_THE EXERCISE_
The entries below should be output exactly as written.

_Dataset records_

—————

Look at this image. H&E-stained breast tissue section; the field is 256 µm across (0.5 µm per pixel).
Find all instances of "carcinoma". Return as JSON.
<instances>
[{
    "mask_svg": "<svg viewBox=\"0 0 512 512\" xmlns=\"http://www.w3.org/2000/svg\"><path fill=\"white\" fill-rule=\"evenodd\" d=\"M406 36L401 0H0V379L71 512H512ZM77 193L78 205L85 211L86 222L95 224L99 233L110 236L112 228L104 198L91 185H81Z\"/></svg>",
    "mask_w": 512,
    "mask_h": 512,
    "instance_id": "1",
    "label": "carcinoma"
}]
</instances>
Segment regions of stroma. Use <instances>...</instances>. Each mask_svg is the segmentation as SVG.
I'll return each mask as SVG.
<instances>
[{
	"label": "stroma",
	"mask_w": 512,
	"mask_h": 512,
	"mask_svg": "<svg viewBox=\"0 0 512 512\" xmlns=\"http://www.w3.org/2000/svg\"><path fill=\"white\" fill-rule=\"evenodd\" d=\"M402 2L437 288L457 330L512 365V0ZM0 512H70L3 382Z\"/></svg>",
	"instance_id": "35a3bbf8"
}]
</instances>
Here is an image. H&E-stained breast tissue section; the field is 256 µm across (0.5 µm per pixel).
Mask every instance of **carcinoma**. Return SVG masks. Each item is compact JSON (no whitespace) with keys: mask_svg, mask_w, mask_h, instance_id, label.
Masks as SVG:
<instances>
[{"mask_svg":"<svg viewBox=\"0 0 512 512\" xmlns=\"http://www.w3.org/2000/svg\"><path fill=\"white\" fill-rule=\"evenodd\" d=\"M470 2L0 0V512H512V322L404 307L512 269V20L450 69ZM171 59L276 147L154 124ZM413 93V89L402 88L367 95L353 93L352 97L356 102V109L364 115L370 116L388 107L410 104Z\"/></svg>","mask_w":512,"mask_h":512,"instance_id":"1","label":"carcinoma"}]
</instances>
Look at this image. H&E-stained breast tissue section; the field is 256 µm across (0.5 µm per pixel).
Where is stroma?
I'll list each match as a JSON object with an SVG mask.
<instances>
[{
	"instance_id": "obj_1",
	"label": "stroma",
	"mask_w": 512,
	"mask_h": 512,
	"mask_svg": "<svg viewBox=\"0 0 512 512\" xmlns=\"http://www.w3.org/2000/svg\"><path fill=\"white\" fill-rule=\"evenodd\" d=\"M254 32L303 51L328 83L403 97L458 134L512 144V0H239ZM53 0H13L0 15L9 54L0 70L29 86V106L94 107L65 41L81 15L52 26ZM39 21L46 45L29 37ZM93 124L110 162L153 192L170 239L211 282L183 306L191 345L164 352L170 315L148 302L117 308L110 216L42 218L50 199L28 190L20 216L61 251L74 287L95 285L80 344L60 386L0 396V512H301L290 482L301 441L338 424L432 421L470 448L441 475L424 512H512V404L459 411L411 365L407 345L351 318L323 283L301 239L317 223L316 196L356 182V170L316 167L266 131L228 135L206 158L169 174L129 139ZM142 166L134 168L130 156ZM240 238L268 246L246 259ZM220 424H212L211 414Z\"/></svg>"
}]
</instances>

—————

_ANSWER IN FULL_
Look at this image. H&E-stained breast tissue section; the field is 256 µm across (0.5 µm per pixel).
Find all instances of "carcinoma". Return as JSON.
<instances>
[{
    "mask_svg": "<svg viewBox=\"0 0 512 512\" xmlns=\"http://www.w3.org/2000/svg\"><path fill=\"white\" fill-rule=\"evenodd\" d=\"M406 36L401 0H0V379L71 512H512ZM77 193L78 205L85 211L86 222L95 224L99 233L110 236L112 228L104 198L91 185H81Z\"/></svg>",
    "mask_w": 512,
    "mask_h": 512,
    "instance_id": "1",
    "label": "carcinoma"
}]
</instances>
Segment regions of stroma. Use <instances>...</instances>. Each mask_svg is the segmentation as SVG.
I'll return each mask as SVG.
<instances>
[{
	"label": "stroma",
	"mask_w": 512,
	"mask_h": 512,
	"mask_svg": "<svg viewBox=\"0 0 512 512\" xmlns=\"http://www.w3.org/2000/svg\"><path fill=\"white\" fill-rule=\"evenodd\" d=\"M402 2L437 288L457 330L512 365V0ZM0 512H70L3 382Z\"/></svg>",
	"instance_id": "35a3bbf8"
}]
</instances>
Here is an image. H&E-stained breast tissue section; the field is 256 µm across (0.5 µm per pixel).
Mask every instance of **carcinoma**. Return SVG masks. Each item is compact JSON (no whitespace) with keys: mask_svg, mask_w, mask_h, instance_id, label.
Masks as SVG:
<instances>
[{"mask_svg":"<svg viewBox=\"0 0 512 512\" xmlns=\"http://www.w3.org/2000/svg\"><path fill=\"white\" fill-rule=\"evenodd\" d=\"M470 2L0 0V512H512V322L404 307L512 269V20L450 69ZM171 59L276 147L154 124ZM413 93V89L402 88L367 95L353 93L352 97L356 102V109L364 115L370 116L388 107L410 104Z\"/></svg>","mask_w":512,"mask_h":512,"instance_id":"1","label":"carcinoma"}]
</instances>
Look at this image. H&E-stained breast tissue section; the field is 256 µm across (0.5 µm per pixel).
Where is stroma?
I'll list each match as a JSON object with an SVG mask.
<instances>
[{
	"instance_id": "obj_1",
	"label": "stroma",
	"mask_w": 512,
	"mask_h": 512,
	"mask_svg": "<svg viewBox=\"0 0 512 512\" xmlns=\"http://www.w3.org/2000/svg\"><path fill=\"white\" fill-rule=\"evenodd\" d=\"M254 32L303 51L328 83L403 97L458 134L512 144V0H239ZM53 0H13L0 15L9 54L0 70L29 86V106L94 107L65 41L81 15L52 26ZM39 21L46 45L29 37ZM93 124L110 162L153 192L170 239L211 282L183 306L191 345L164 352L170 315L148 302L117 308L110 216L42 218L50 199L28 190L20 216L61 251L74 287L95 285L80 344L60 386L0 396V512H301L290 482L301 441L338 424L432 421L470 448L441 475L424 512H512V404L459 411L411 365L407 345L351 318L323 283L301 239L317 223L316 196L356 182V170L316 167L266 131L228 135L206 158L169 174L129 139ZM142 166L134 168L130 156ZM240 238L268 246L246 259ZM220 424H212L211 414Z\"/></svg>"
}]
</instances>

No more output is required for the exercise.